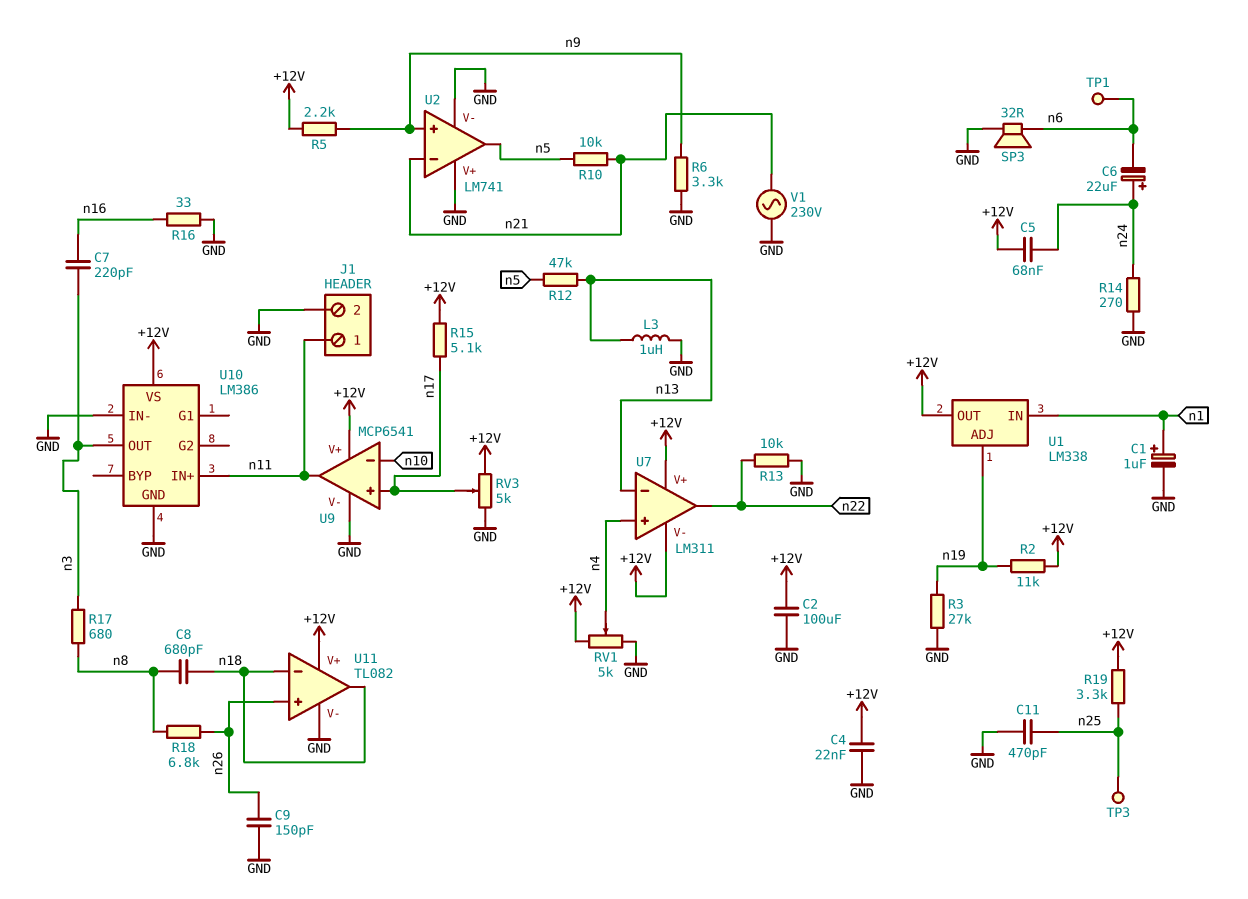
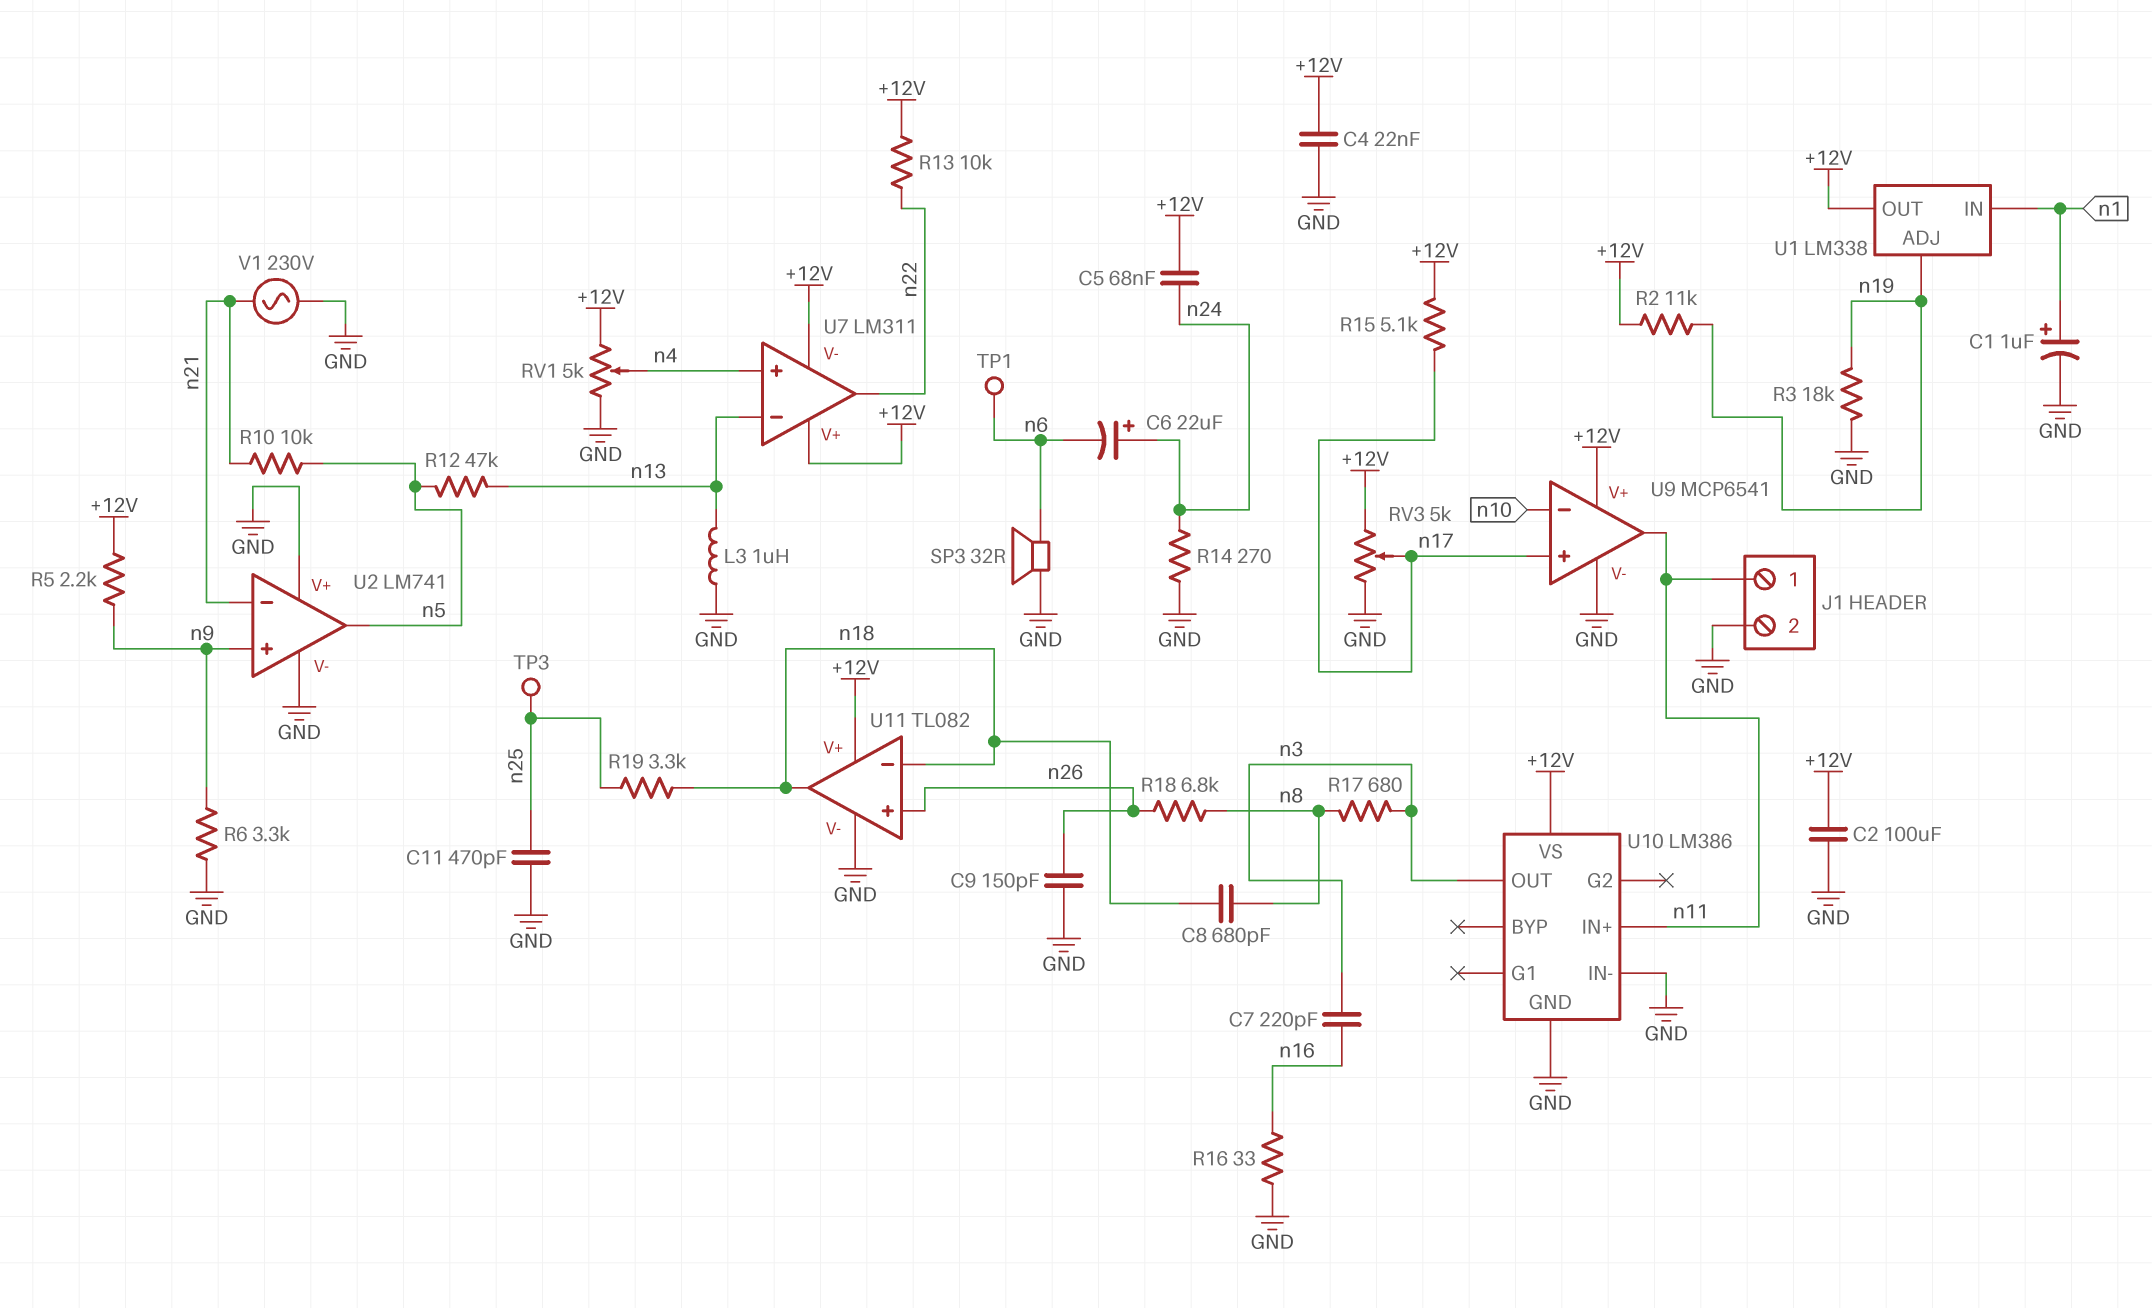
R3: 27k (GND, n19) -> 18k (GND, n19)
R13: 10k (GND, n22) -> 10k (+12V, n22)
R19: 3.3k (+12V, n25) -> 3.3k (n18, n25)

--

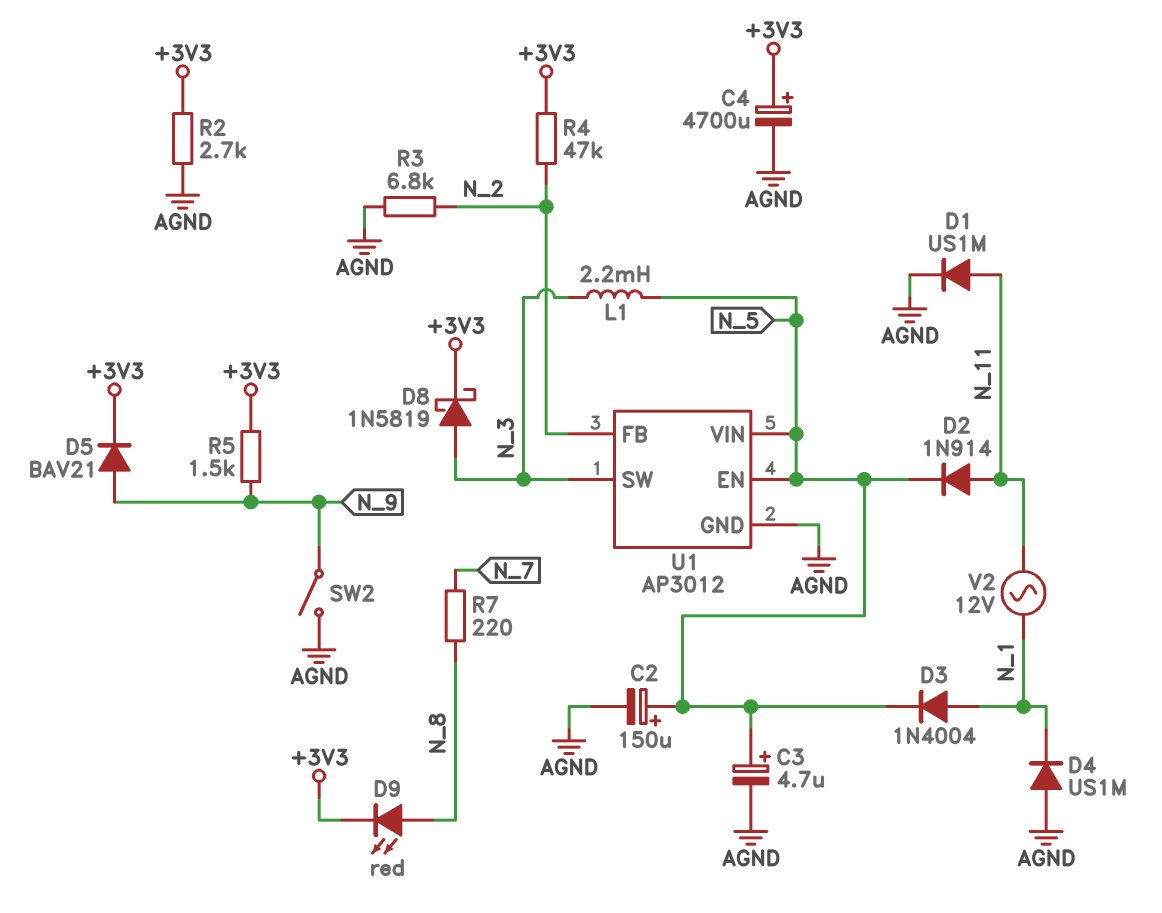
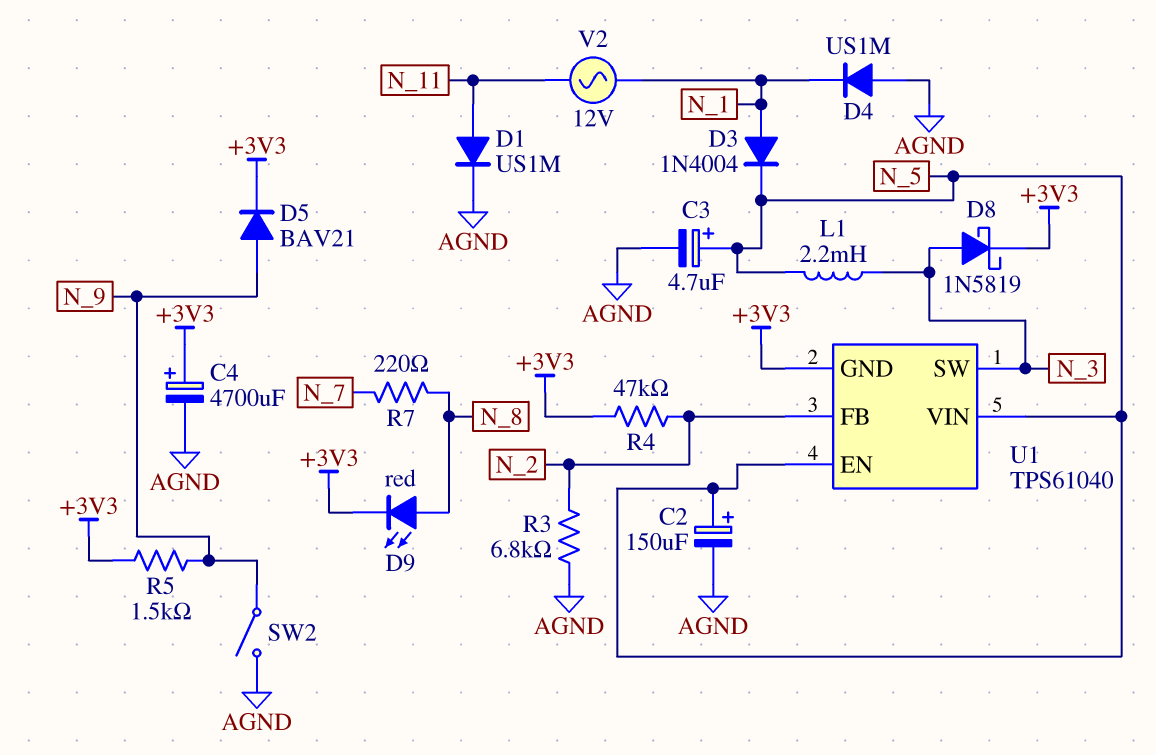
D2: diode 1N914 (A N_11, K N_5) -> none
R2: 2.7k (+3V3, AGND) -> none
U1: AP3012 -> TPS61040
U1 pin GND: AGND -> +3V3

* WORK INSTRUCTION
The response should be the listing above, limited to the lines between the one holding "R3: 27k (GND, n19) -> 18k (GND, n19)" and the one holding "R19: 3.3k (+12V, n25) -> 3.3k (n18, n25)", inclusive, reproduced exactly.

* RESPONSE BOX
R3: 27k (GND, n19) -> 18k (GND, n19)
R13: 10k (GND, n22) -> 10k (+12V, n22)
R19: 3.3k (+12V, n25) -> 3.3k (n18, n25)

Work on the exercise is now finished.